Show each line in the records below that contains the string "pizz".

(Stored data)
────────
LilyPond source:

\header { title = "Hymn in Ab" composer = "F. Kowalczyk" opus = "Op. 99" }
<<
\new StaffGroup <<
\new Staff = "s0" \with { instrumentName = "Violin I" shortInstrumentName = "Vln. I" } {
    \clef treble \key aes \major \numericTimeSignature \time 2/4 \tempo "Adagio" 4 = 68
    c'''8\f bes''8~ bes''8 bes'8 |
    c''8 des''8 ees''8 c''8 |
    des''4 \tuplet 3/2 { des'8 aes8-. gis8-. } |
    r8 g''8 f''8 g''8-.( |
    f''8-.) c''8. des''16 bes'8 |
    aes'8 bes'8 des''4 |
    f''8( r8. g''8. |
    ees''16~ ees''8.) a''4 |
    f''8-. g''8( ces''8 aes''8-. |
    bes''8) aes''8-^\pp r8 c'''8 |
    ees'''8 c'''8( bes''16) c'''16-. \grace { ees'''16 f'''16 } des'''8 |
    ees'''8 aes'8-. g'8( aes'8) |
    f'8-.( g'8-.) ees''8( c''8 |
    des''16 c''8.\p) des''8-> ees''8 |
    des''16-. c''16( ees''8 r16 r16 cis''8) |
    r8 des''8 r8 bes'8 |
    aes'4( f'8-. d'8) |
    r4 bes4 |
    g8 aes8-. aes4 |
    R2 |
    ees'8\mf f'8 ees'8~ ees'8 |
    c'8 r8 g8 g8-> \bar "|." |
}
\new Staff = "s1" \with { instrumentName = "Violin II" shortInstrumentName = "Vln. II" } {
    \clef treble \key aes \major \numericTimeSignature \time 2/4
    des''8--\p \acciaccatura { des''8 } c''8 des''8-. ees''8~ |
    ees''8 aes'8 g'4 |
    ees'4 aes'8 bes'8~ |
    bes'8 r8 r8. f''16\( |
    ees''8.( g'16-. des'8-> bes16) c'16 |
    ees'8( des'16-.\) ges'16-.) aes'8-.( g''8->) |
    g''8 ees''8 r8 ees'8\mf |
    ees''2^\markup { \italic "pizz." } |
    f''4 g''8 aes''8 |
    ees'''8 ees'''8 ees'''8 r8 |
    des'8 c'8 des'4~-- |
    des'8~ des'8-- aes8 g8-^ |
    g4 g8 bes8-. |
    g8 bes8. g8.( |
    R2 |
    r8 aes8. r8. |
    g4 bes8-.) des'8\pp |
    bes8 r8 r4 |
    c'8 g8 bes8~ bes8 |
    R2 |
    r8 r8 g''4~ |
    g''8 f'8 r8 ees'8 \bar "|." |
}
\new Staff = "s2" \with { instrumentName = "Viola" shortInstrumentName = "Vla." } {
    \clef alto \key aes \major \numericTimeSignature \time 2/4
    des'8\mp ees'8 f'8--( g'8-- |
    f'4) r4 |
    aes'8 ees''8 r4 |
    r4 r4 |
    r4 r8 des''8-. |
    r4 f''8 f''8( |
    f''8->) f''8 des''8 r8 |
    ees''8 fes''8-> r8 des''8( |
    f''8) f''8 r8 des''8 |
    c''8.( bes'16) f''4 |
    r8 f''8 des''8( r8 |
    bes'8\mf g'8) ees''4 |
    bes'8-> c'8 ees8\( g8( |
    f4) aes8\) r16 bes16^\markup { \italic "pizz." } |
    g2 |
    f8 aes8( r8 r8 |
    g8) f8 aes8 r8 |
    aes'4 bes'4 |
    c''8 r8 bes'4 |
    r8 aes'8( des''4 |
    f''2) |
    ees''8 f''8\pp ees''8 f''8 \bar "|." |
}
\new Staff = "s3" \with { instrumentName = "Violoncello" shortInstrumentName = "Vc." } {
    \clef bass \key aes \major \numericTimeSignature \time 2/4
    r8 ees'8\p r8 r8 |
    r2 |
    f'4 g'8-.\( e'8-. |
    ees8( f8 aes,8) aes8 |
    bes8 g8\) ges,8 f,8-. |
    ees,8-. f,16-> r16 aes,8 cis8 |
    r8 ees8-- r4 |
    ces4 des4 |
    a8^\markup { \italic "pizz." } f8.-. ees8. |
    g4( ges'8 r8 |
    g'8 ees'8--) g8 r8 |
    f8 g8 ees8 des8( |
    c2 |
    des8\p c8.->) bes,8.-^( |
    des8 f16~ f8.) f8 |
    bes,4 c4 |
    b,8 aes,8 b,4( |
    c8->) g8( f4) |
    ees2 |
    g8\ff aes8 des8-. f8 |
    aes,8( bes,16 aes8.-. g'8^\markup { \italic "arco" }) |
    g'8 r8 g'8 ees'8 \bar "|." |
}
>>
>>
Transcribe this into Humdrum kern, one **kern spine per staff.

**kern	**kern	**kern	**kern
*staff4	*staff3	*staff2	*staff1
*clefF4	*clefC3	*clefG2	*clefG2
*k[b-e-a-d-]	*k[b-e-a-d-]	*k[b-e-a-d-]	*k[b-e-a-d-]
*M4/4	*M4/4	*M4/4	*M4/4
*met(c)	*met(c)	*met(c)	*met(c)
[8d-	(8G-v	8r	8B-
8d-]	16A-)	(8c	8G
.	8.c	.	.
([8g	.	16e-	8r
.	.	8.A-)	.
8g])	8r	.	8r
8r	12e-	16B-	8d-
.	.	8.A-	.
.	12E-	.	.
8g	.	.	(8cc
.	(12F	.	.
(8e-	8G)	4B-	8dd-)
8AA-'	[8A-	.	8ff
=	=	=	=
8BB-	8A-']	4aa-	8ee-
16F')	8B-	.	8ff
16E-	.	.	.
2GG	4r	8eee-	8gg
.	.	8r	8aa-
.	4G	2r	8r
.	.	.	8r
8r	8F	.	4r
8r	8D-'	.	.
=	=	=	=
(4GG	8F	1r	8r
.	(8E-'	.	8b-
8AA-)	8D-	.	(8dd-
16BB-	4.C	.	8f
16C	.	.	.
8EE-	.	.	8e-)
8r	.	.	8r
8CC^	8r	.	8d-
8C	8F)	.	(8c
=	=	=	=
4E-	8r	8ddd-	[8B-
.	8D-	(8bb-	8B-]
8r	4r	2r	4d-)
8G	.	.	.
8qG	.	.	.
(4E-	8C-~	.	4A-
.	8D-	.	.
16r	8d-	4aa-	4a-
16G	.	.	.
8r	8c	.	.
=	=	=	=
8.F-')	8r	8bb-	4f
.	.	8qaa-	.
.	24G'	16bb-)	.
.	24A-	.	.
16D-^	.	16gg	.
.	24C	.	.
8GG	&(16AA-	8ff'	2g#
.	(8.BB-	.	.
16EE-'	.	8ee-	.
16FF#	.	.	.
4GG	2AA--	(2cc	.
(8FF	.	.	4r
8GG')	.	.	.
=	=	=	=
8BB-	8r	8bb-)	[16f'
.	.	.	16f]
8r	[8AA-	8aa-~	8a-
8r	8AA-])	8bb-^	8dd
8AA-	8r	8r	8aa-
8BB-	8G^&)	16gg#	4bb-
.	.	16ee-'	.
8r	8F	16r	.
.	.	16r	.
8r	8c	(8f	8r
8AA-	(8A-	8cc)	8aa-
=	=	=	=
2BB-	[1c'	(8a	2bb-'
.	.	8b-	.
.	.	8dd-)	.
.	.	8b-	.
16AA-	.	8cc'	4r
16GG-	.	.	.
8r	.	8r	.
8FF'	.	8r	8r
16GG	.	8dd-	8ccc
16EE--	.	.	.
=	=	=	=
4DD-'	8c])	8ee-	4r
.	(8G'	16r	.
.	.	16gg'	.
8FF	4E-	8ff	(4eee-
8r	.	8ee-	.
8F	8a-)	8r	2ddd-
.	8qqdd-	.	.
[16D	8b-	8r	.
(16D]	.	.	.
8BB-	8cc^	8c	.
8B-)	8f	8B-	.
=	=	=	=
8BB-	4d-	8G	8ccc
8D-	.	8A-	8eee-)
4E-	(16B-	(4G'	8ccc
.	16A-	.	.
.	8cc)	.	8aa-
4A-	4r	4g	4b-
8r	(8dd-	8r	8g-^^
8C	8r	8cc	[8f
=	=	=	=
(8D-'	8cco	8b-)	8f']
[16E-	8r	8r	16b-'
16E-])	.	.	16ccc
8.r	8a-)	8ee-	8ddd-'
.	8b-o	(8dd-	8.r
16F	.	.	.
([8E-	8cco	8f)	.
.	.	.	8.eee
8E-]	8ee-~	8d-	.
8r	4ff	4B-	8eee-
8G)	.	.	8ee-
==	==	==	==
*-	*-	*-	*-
────────
### Task solution
    ees''2^\markup { \italic "pizz." } |
    f4) aes8\) r16 bes16^\markup { \italic "pizz." } |
    a8^\markup { \italic "pizz." } f8.-. ees8. |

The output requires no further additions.